> **Entries shown**:
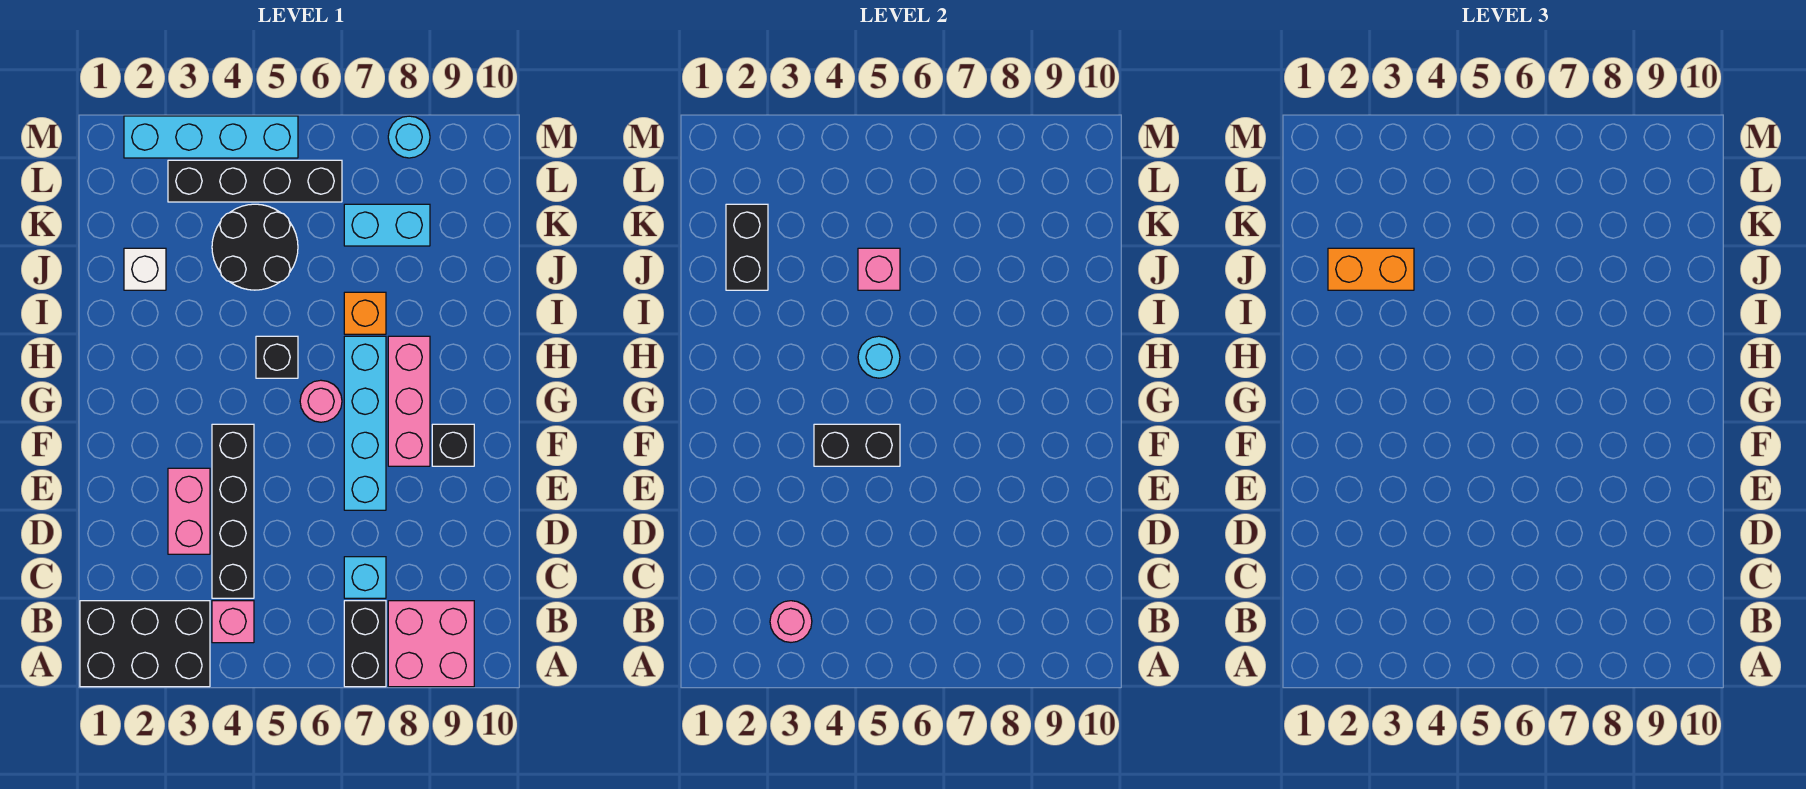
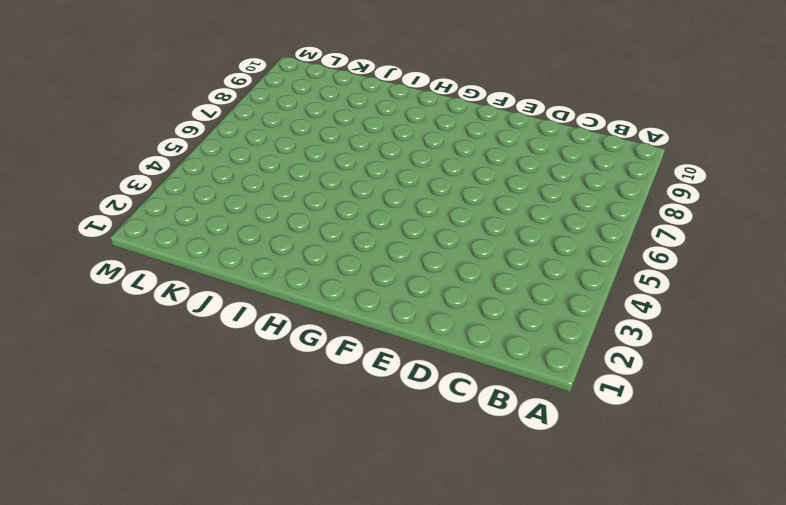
none -> black brick A1:B3 level 1
none -> black brick A7:B7 level 1
none -> pink brick A8:B9 level 1

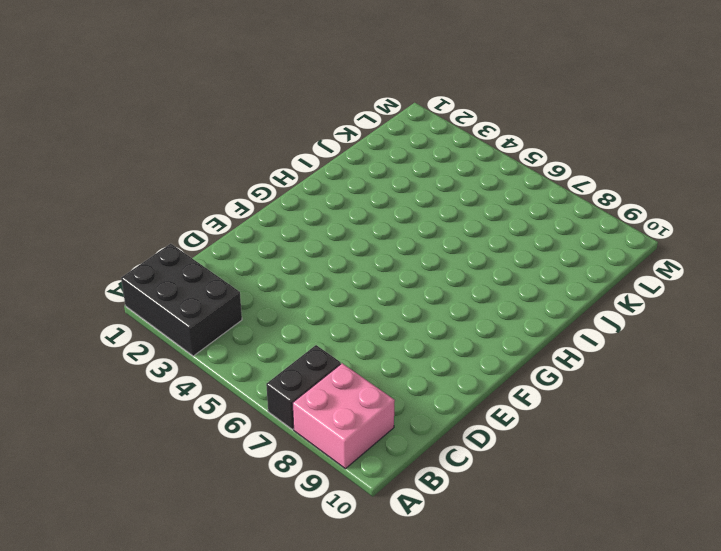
none -> pink brick B4 level 1
none -> black brick C4:F4 level 1
none -> cyan brick C7 level 1

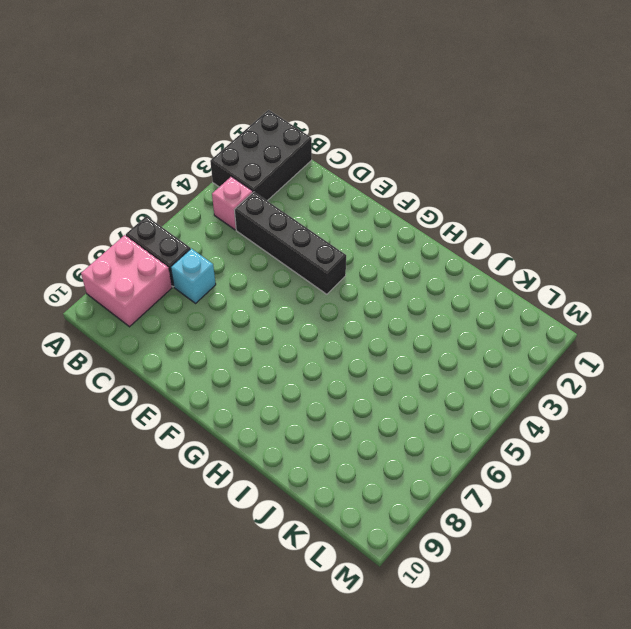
none -> pink brick D3:E3 level 1
none -> cyan brick E7:H7 level 1
none -> pink brick F8:H8 level 1

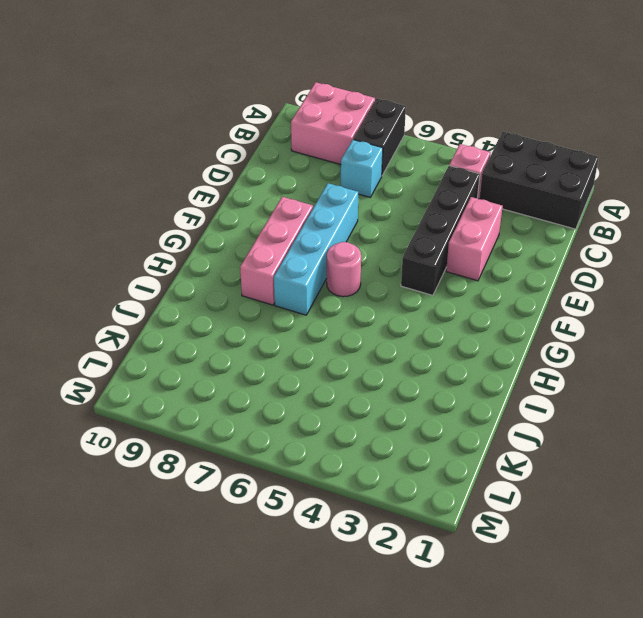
none -> black brick F9 level 1
none -> black brick H5 level 1
none -> orange brick I7 level 1

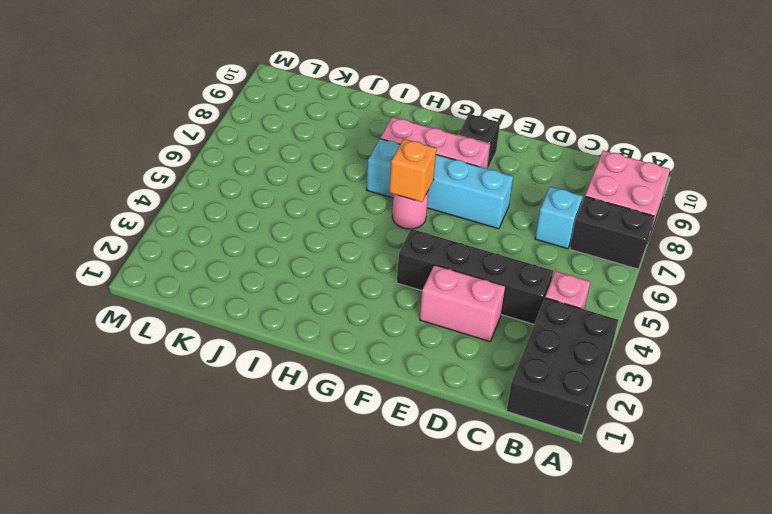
orange brick G6 level 2 -> orange brick I7 level 1
none -> black brick H5 level 1
none -> white brick J2 level 1
none -> black round brick J4:K5 level 1

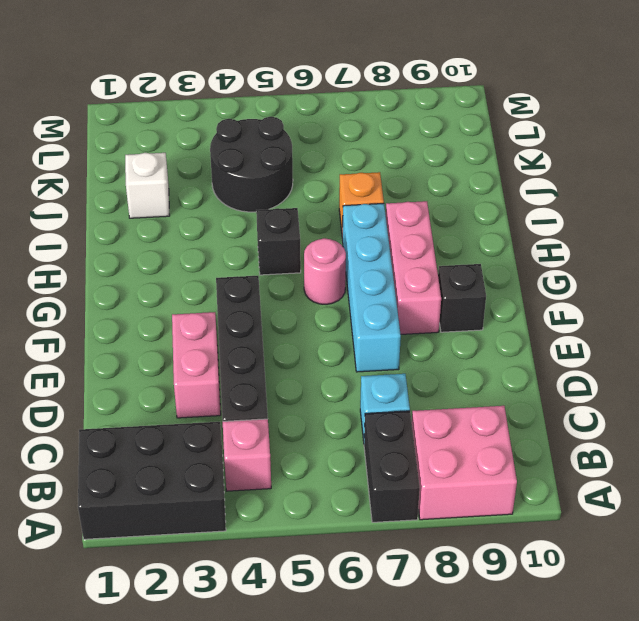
none -> cyan brick K7:K8 level 1
none -> black brick L3:L6 level 1
none -> cyan brick M2:M5 level 1

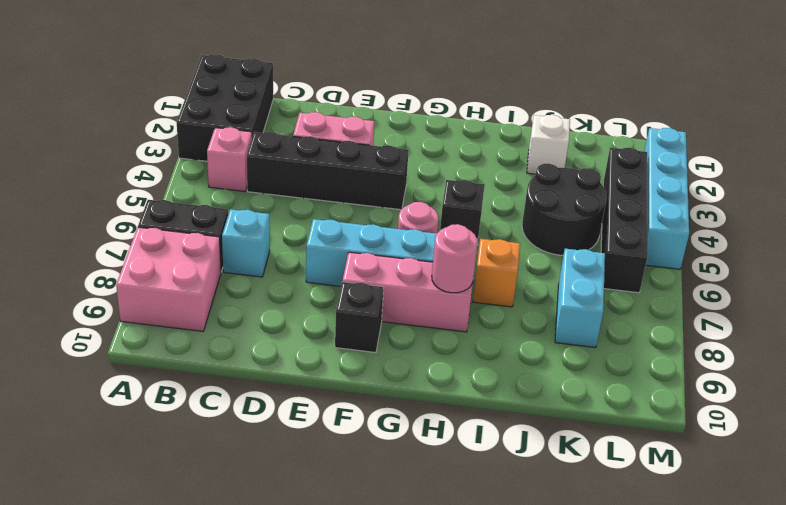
pink round brick H8 level 2 -> pink round brick B3 level 2
none -> cyan round brick M8 level 1
none -> black brick F4:F5 level 2
none -> cyan round brick H5 level 2

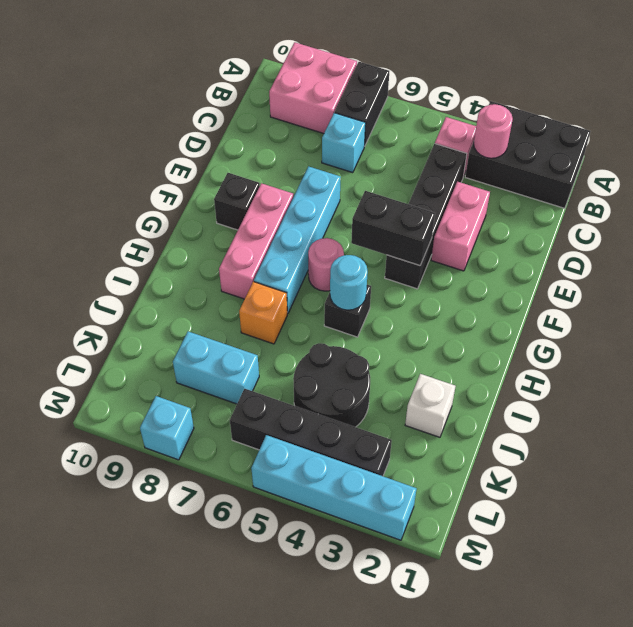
cyan brick M8 level 1 -> cyan round brick M8 level 1
none -> black brick J2:K2 level 2
none -> pink brick J5 level 2
none -> orange brick J2:J3 level 3

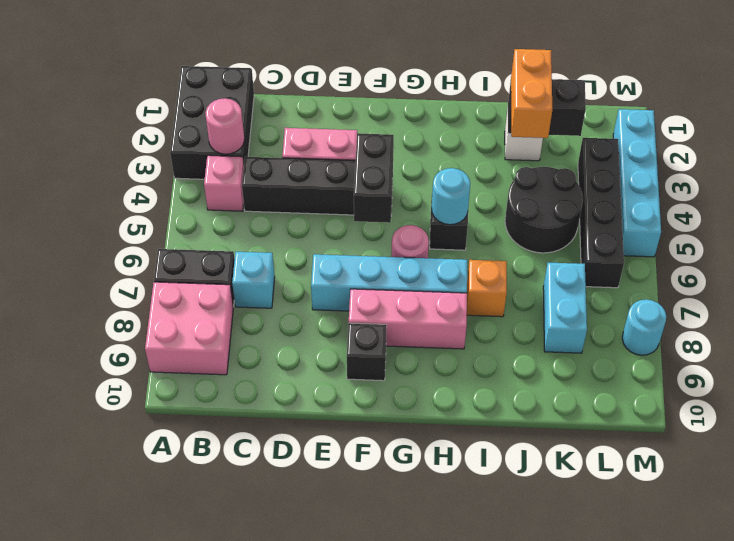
none -> pink brick J5 level 2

> **How to complete this task**: From the records above, return each line that includes "pink".

> **Exercise solution**:
none -> pink brick A8:B9 level 1
none -> pink brick B4 level 1
none -> pink brick D3:E3 level 1
none -> pink brick F8:H8 level 1
pink round brick H8 level 2 -> pink round brick B3 level 2
none -> pink brick J5 level 2
none -> pink brick J5 level 2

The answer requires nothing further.